> Assignment
Although the records contain pictures, repeat only the text of every line exactly.

> Data extract
== Segment start ==
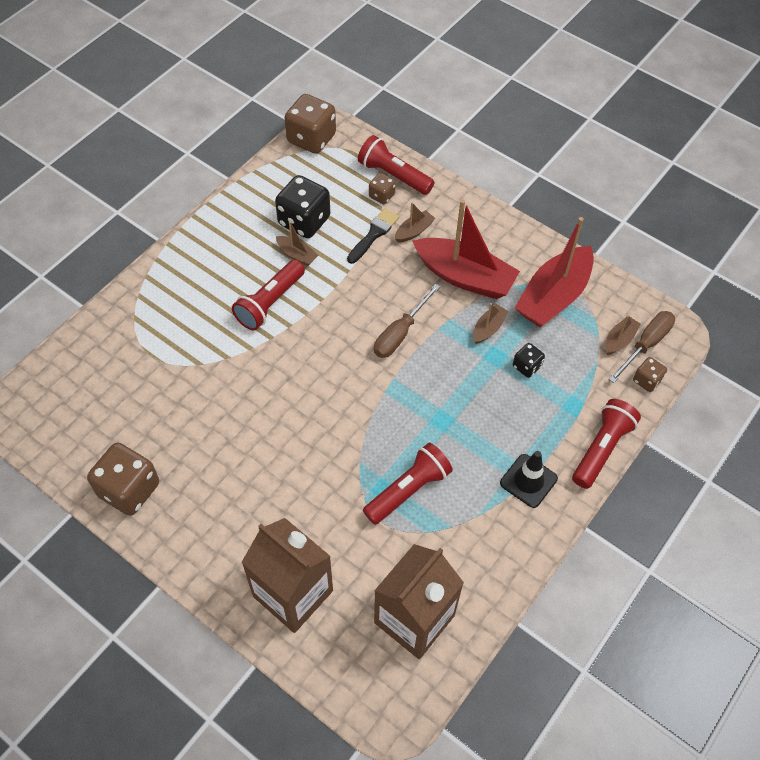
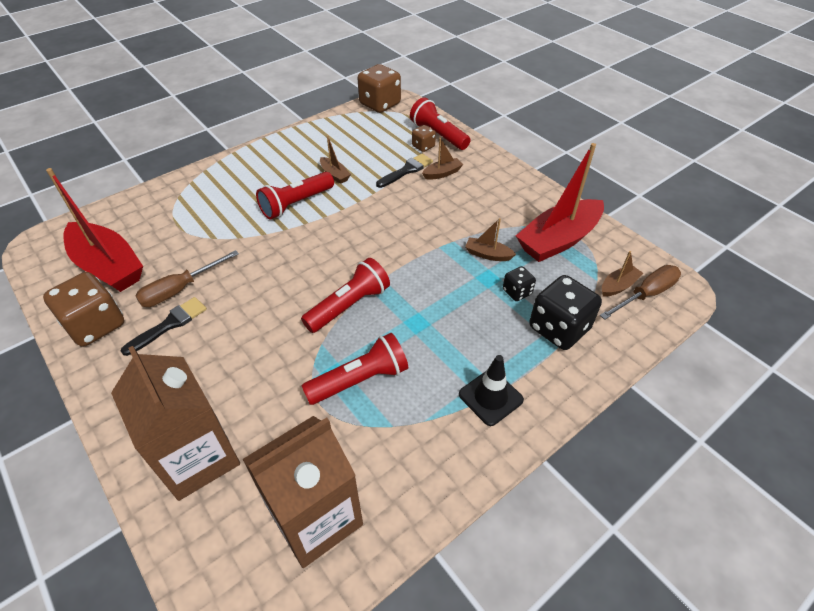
camera: 15 degrees right, 10 degrees down
(203, 473) = (169, 324): none -> black brush
(304, 221) = (351, 153): black dice -> black dice (559, 328)
(400, 333) = (402, 245): brown screwdriver -> brown screwdriver (180, 289)
(464, 277) = (477, 212): red boat -> red boat (108, 266)
(488, 328) = (488, 254): brown boat -> brown boat turned 120 degrees counterclockwise
(601, 448) = (579, 381): red flashlight -> red flashlight (349, 305)
(646, 380) = (641, 326): brown dice -> none

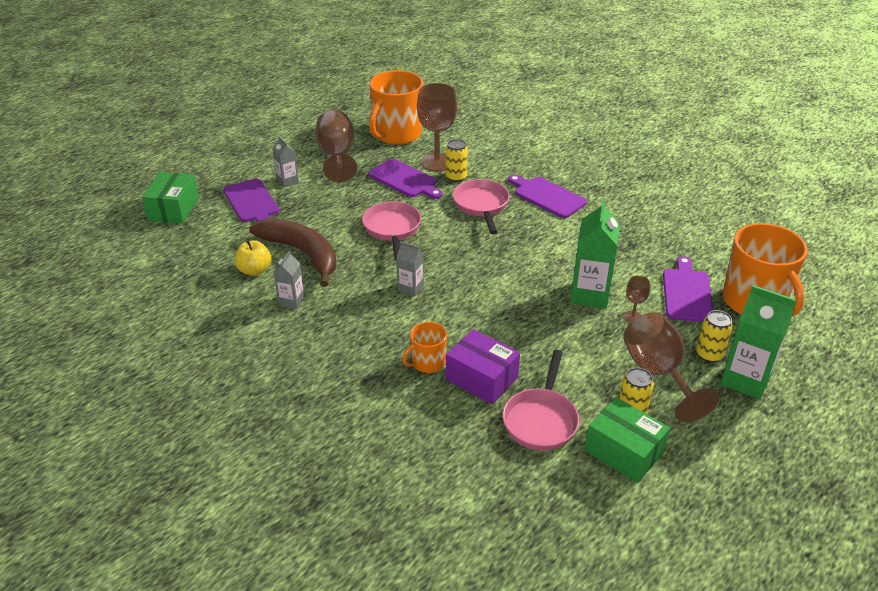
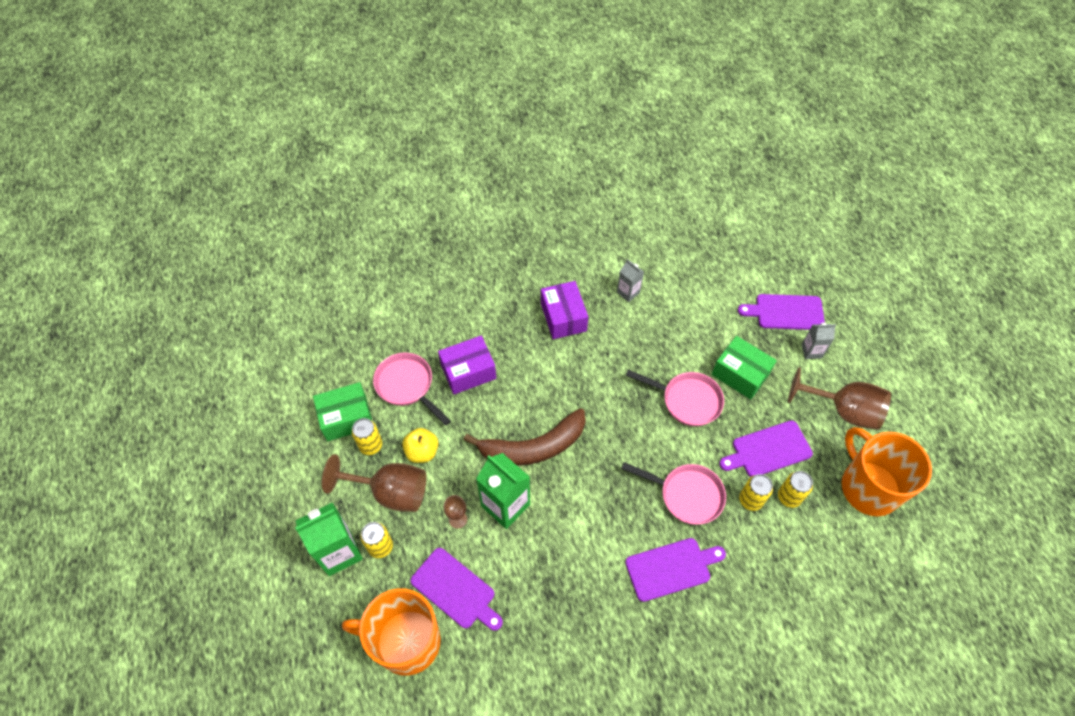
camera: 120 degrees right, 20 degrees up
(174, 209) = (802, 256): green box -> green box (740, 374)
(254, 270) = (681, 282): yellow apple -> yellow apple (422, 452)
(302, 254) = (686, 321): brown banana -> brown banana (533, 447)
(357, 335) = (563, 317): none -> purple box
(410, 288) = (596, 375): grey carton -> none
(427, 363) = (506, 346): orange mug -> none
(437, 162) = (789, 497): brown goblet -> yellow can

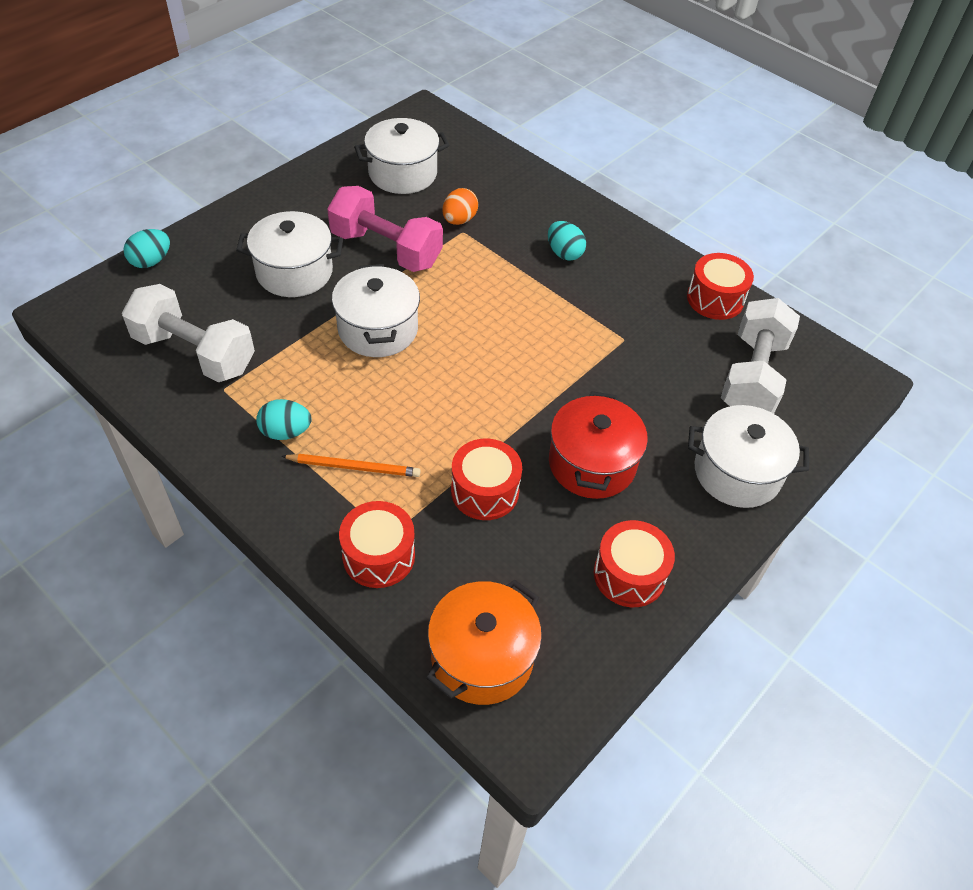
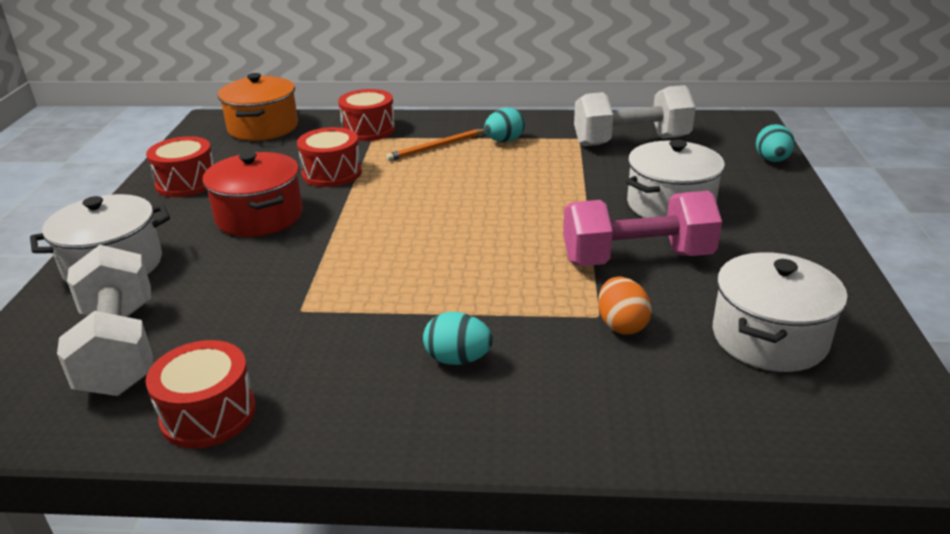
camera: 145 degrees right, 20 degrees down
(378, 329) = (538, 207): white pot -> none

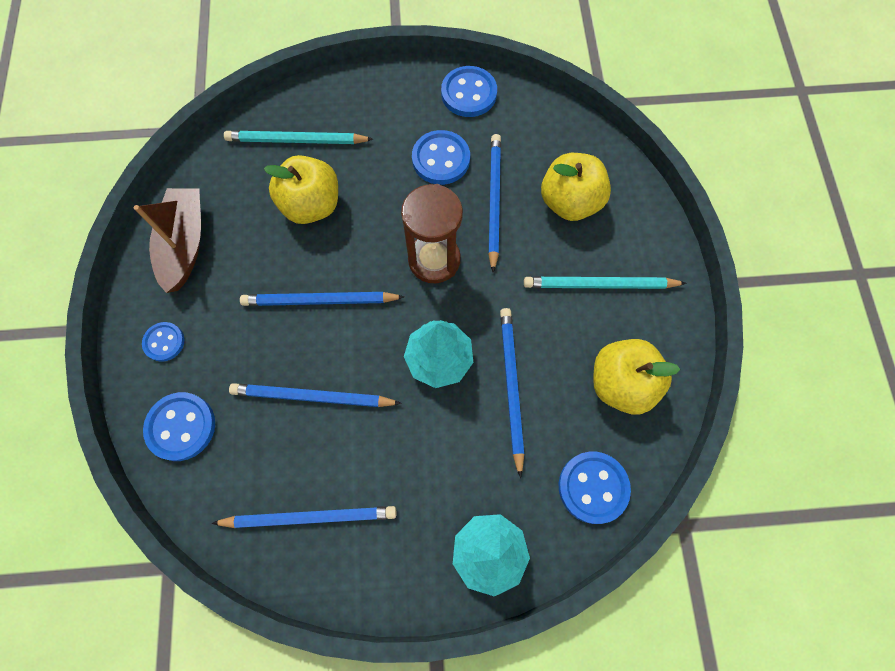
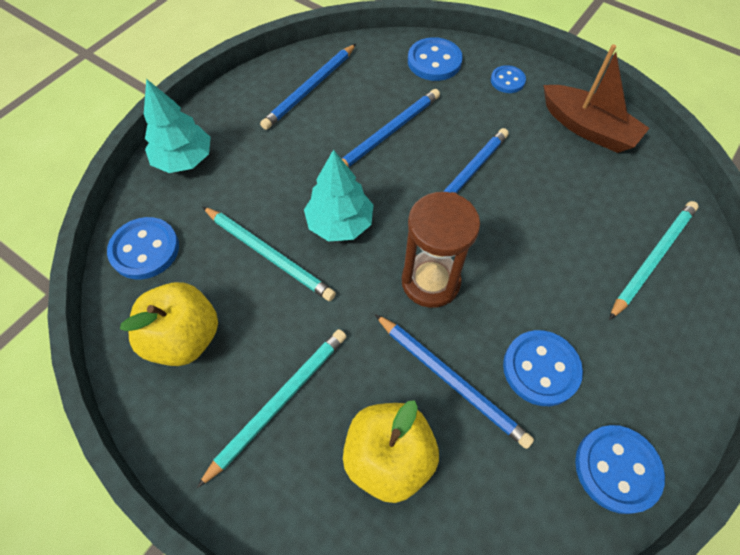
camera: 130 degrees right, 10 degrees down
(311, 205) = (564, 227): yellow apple -> none
(511, 387) = (269, 254): blue pencil -> turquoise pencil

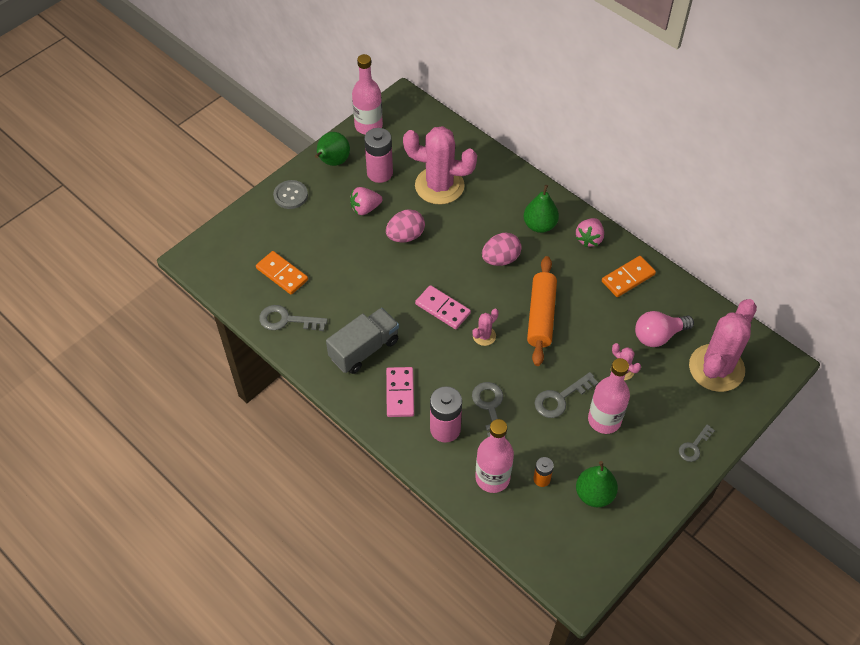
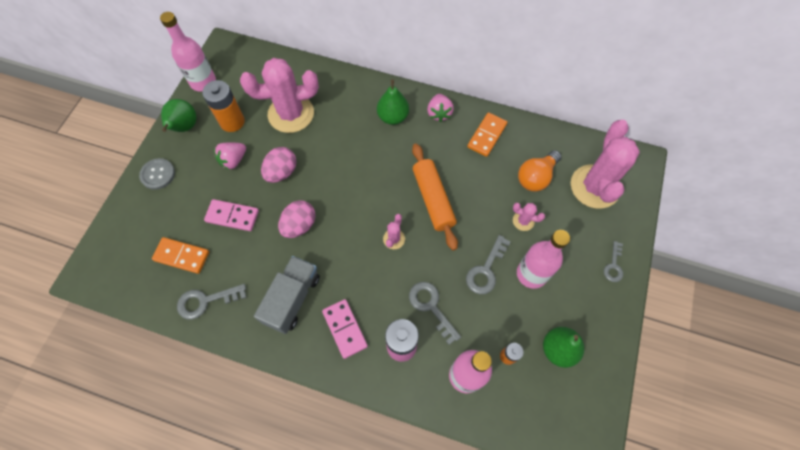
camera: 25 degrees left, 10 degrees up
(379, 173) = (232, 122): pink battery -> orange battery
(442, 309) = (346, 228): pink domino -> pink domino (232, 216)
(500, 259) = (374, 161): pink egg -> pink egg (299, 225)
(658, 336) = (536, 177): pink light bulb -> orange light bulb

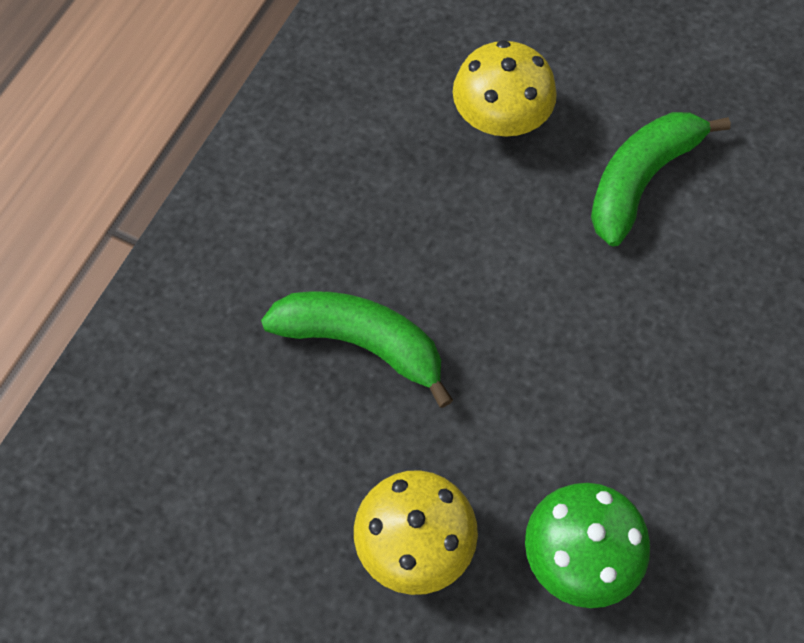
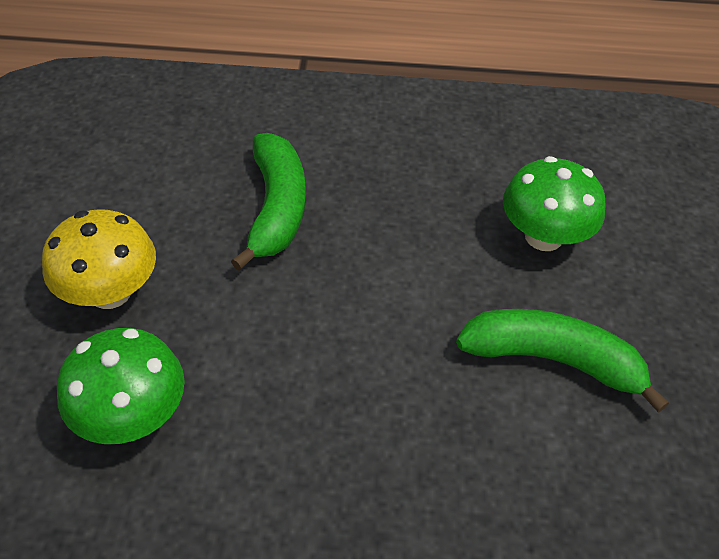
camera: 65 degrees right, 15 degrees down
(500, 119) = (543, 236): yellow mushroom -> green mushroom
== Segment end ==
> Answer for the task
camera: 15 degrees right, 10 degrees down
(203, 473) = (169, 324): none -> black brush
(304, 221) = (351, 153): black dice -> black dice (559, 328)
(400, 333) = (402, 245): brown screwdriver -> brown screwdriver (180, 289)
(464, 277) = (477, 212): red boat -> red boat (108, 266)
(488, 328) = (488, 254): brown boat -> brown boat turned 120 degrees counterclockwise
(601, 448) = (579, 381): red flashlight -> red flashlight (349, 305)
(646, 380) = (641, 326): brown dice -> none

camera: 120 degrees right, 20 degrees up
(174, 209) = (802, 256): green box -> green box (740, 374)
(254, 270) = (681, 282): yellow apple -> yellow apple (422, 452)
(302, 254) = (686, 321): brown banana -> brown banana (533, 447)
(357, 335) = (563, 317): none -> purple box
(410, 288) = (596, 375): grey carton -> none
(427, 363) = (506, 346): orange mug -> none
(437, 162) = (789, 497): brown goblet -> yellow can

camera: 145 degrees right, 20 degrees down
(378, 329) = (538, 207): white pot -> none

camera: 130 degrees right, 10 degrees down
(311, 205) = (564, 227): yellow apple -> none
(511, 387) = (269, 254): blue pencil -> turquoise pencil

camera: 25 degrees left, 10 degrees up
(379, 173) = (232, 122): pink battery -> orange battery
(442, 309) = (346, 228): pink domino -> pink domino (232, 216)
(500, 259) = (374, 161): pink egg -> pink egg (299, 225)
(658, 336) = (536, 177): pink light bulb -> orange light bulb

camera: 65 degrees right, 15 degrees down
(500, 119) = (543, 236): yellow mushroom -> green mushroom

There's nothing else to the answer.